=== Section Start ===

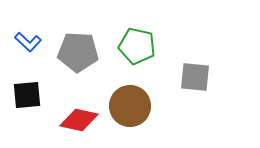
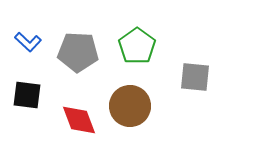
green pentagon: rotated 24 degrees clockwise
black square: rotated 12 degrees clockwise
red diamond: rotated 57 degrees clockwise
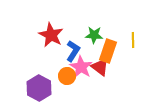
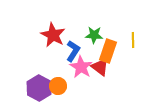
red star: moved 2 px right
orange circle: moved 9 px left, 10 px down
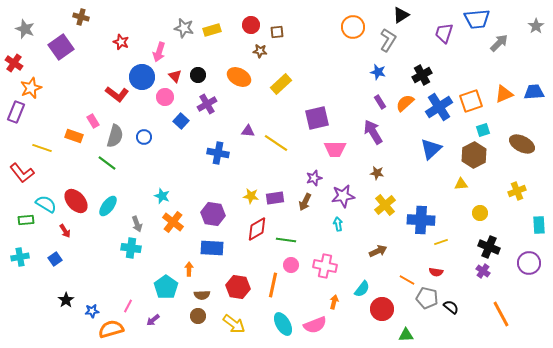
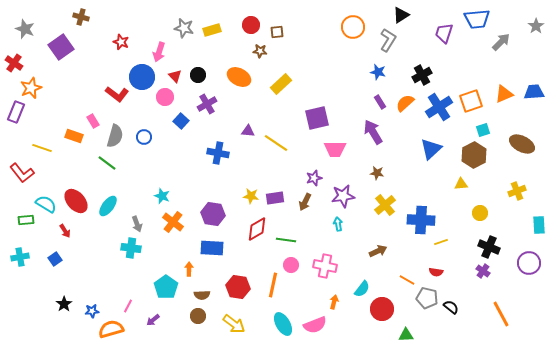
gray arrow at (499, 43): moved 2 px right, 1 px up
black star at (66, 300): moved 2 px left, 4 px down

=== Section End ===

#### How to complete this task:
If an entry contains a picture, omit it; restate everything else word for word.

#### Written answer:
green pentagon: rotated 24 degrees clockwise
black square: rotated 12 degrees clockwise
red diamond: rotated 57 degrees clockwise
red star: moved 2 px right
orange circle: moved 9 px left, 10 px down
gray arrow at (499, 43): moved 2 px right, 1 px up
black star at (66, 300): moved 2 px left, 4 px down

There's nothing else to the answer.